## Work request
Only the lines with "cake" in the entries below belong in the answer; please copy them.
BEGIN Input
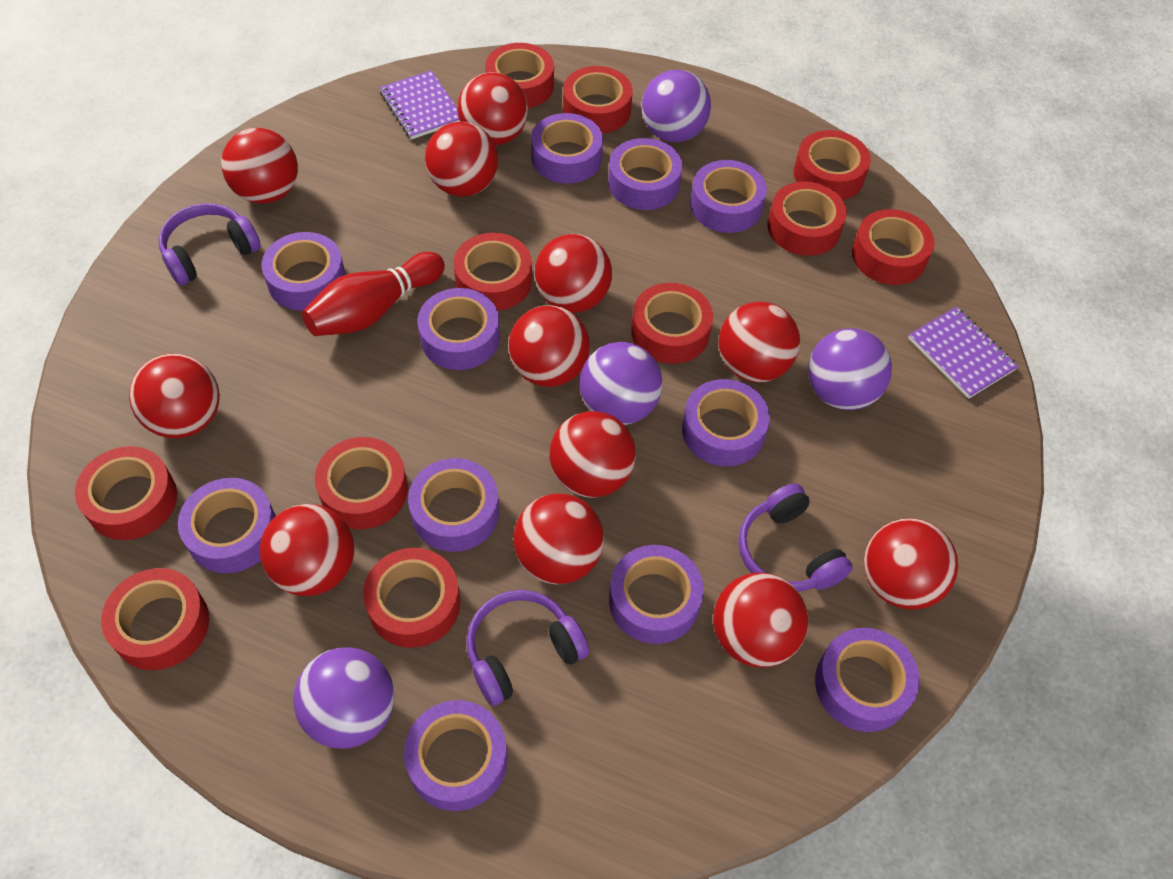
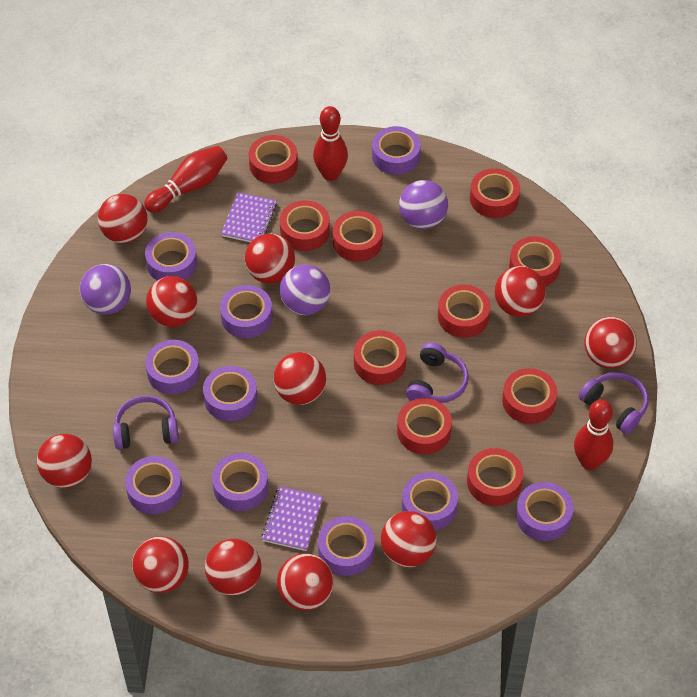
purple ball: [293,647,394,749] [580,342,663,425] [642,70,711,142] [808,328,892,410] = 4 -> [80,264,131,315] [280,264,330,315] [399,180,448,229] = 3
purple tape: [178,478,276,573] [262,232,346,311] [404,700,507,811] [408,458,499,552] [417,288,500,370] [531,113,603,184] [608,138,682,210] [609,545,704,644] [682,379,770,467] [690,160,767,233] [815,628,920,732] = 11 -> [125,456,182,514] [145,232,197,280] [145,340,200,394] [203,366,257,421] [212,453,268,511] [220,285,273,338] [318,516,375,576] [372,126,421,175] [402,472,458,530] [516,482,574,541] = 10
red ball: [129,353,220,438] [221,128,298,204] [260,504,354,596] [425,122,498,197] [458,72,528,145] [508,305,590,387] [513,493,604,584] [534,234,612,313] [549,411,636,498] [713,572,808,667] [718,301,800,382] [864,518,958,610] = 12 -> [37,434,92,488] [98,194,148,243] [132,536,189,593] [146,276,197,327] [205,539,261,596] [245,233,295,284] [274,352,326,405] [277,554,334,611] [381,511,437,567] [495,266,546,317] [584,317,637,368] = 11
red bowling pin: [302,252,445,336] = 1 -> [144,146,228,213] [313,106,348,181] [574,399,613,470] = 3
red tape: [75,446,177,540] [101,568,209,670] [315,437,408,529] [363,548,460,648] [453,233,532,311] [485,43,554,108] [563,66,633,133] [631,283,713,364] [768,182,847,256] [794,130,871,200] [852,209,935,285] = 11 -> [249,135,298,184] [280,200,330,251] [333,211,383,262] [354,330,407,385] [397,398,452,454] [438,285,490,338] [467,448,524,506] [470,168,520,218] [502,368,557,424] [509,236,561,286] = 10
END Input
BEGIN Input
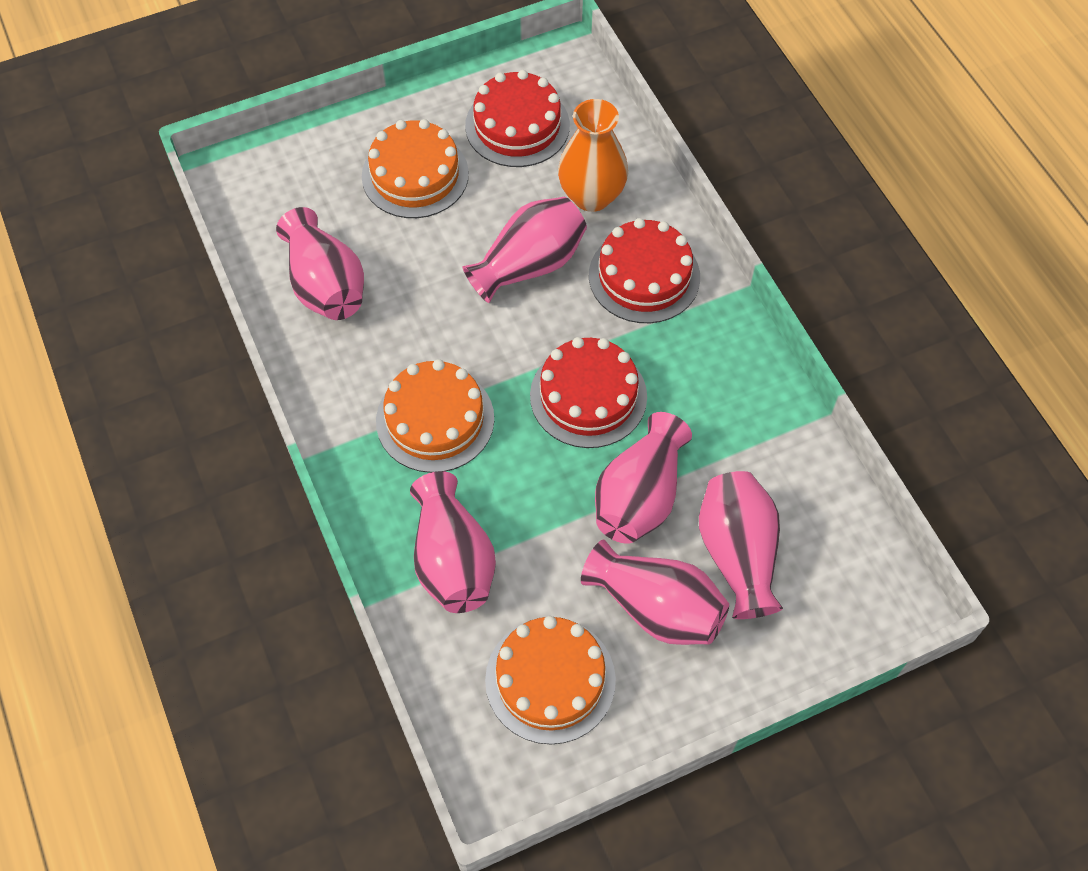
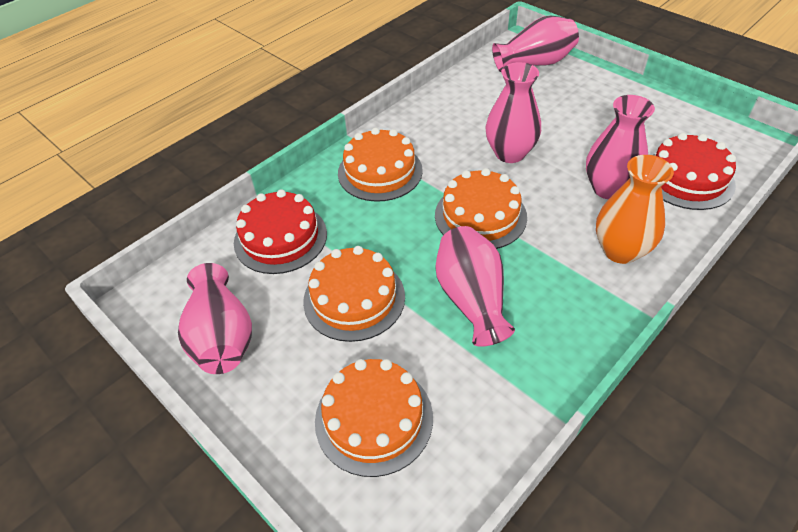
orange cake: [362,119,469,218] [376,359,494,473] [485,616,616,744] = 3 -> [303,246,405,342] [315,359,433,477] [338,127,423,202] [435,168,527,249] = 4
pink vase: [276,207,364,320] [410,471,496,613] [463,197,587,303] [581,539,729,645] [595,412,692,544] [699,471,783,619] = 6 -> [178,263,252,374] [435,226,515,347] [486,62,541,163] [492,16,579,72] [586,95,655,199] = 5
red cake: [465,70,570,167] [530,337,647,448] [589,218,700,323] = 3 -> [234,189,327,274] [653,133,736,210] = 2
END Input
## Exercise answer
orange cake: [362,119,469,218] [376,359,494,473] [485,616,616,744] = 3 -> [303,246,405,342] [315,359,433,477] [338,127,423,202] [435,168,527,249] = 4
red cake: [465,70,570,167] [530,337,647,448] [589,218,700,323] = 3 -> [234,189,327,274] [653,133,736,210] = 2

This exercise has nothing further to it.